_WHAT THE TASK REQUIRES_: If a record holds a picture, omit that picture and copy everything else exactly.

_DATA SECTION_:
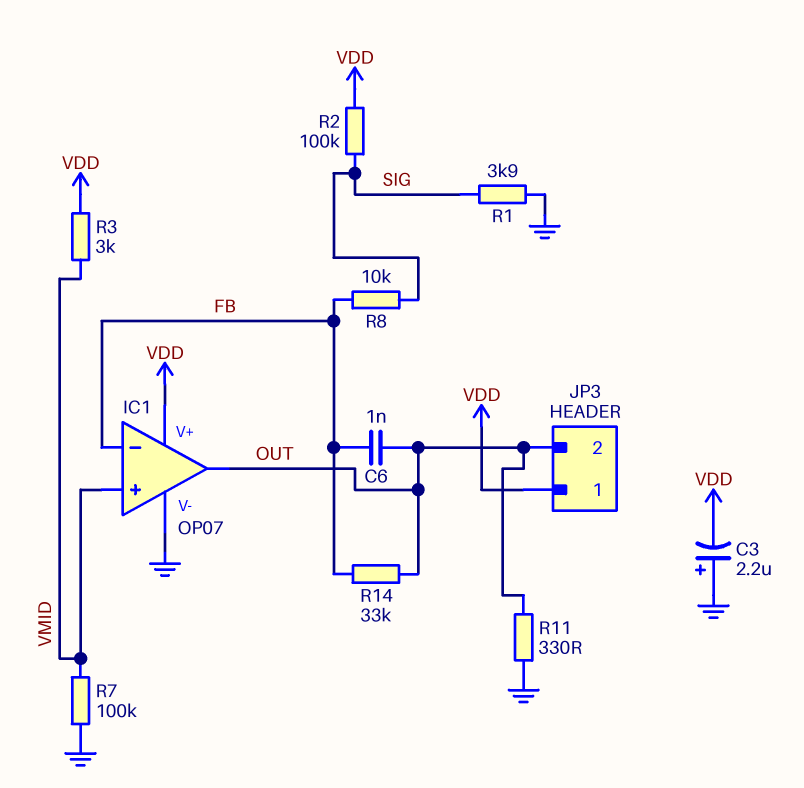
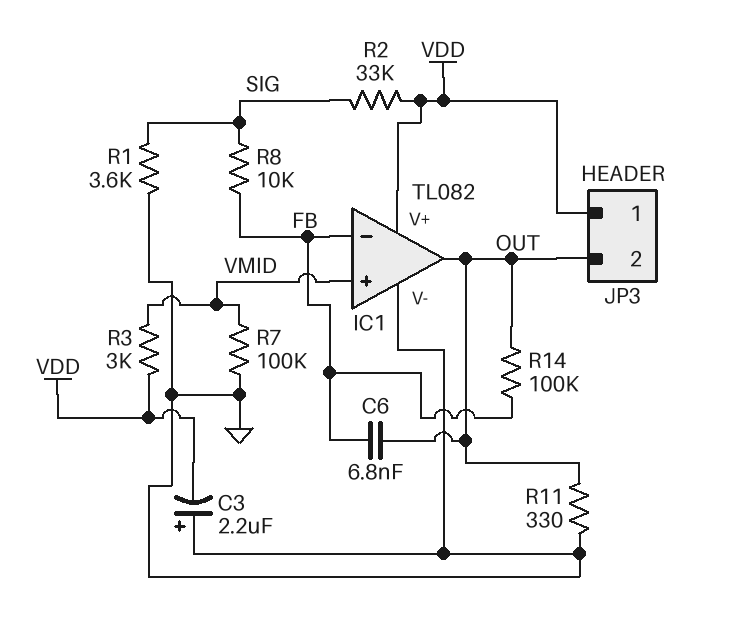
C6: 1nF (FB, OUT) -> 6.8nF (FB, OUT)
IC1: OP07 -> TL082
R1: 3.9k (GND, SIG) -> 3.6k (GND, SIG)
R2: 100k (SIG, VDD) -> 33k (SIG, VDD)
R14: 33k (FB, OUT) -> 100k (FB, OUT)

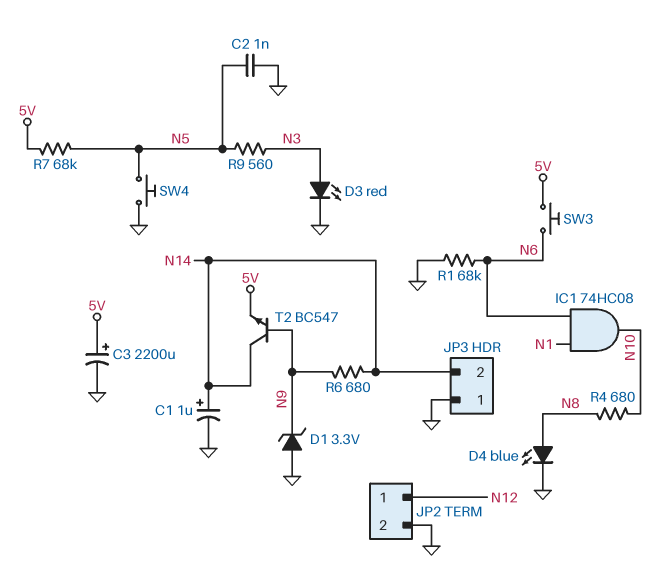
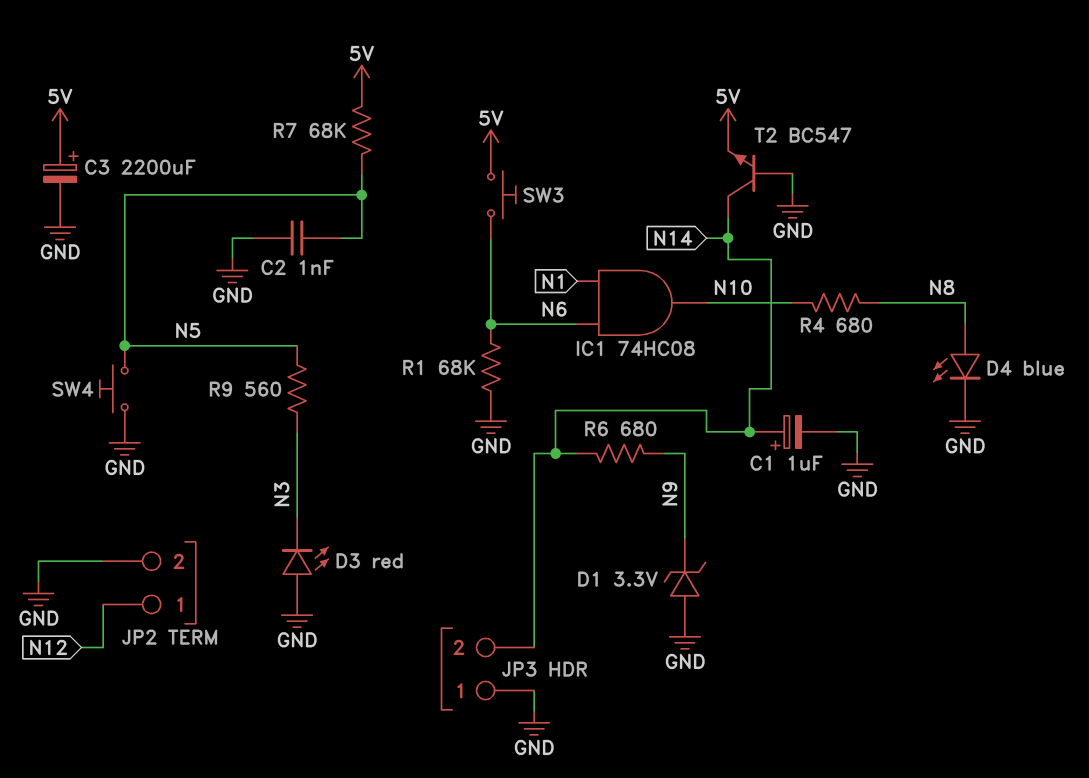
D3: LED red (A N3, K GND) -> LED red (A GND, K N3)
T2: NPN BC547 (B N9, C N14, E 5V) -> NPN BC547 (B GND, C N14, E 5V)

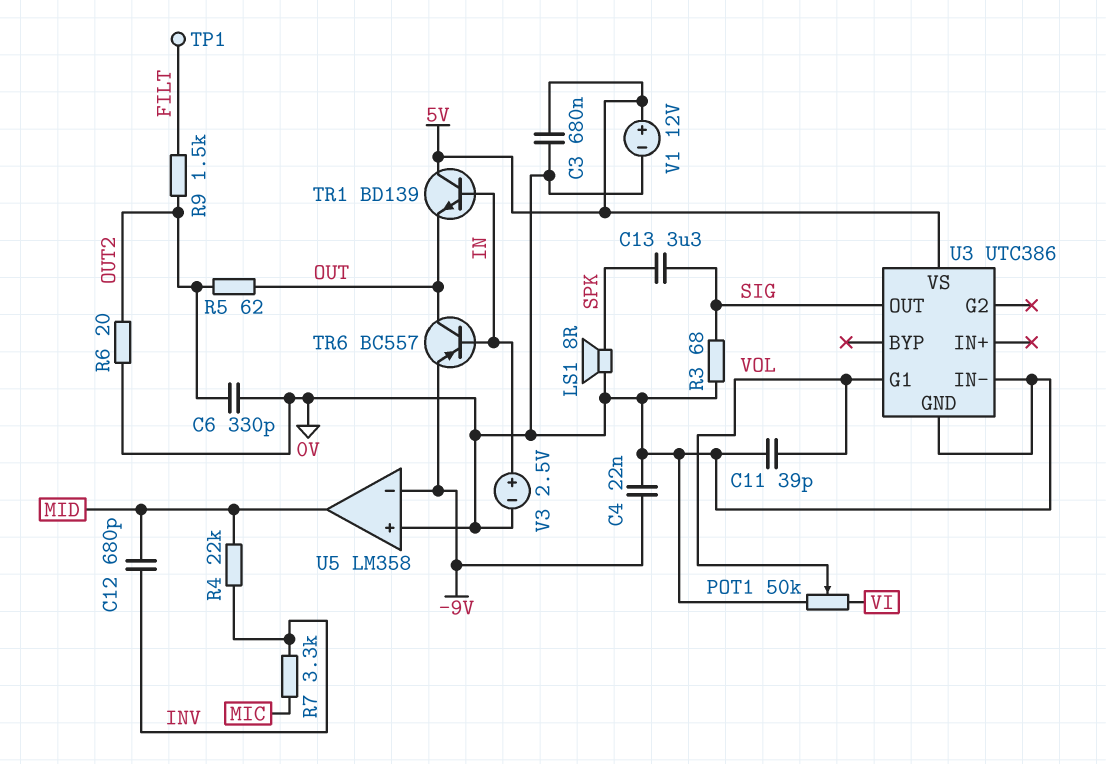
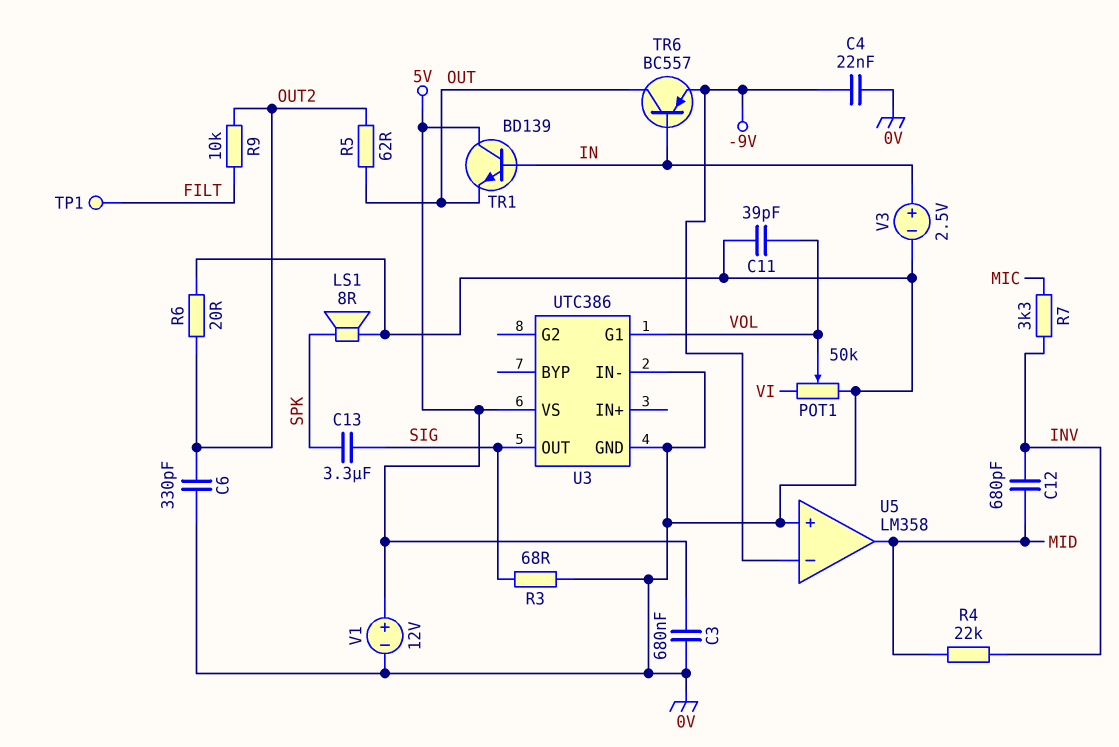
R9: 1.5k (FILT, OUT2) -> 10k (FILT, OUT2)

_SOLUTION_:
C6: 1nF (FB, OUT) -> 6.8nF (FB, OUT)
IC1: OP07 -> TL082
R1: 3.9k (GND, SIG) -> 3.6k (GND, SIG)
R2: 100k (SIG, VDD) -> 33k (SIG, VDD)
R14: 33k (FB, OUT) -> 100k (FB, OUT)

D3: LED red (A N3, K GND) -> LED red (A GND, K N3)
T2: NPN BC547 (B N9, C N14, E 5V) -> NPN BC547 (B GND, C N14, E 5V)

R9: 1.5k (FILT, OUT2) -> 10k (FILT, OUT2)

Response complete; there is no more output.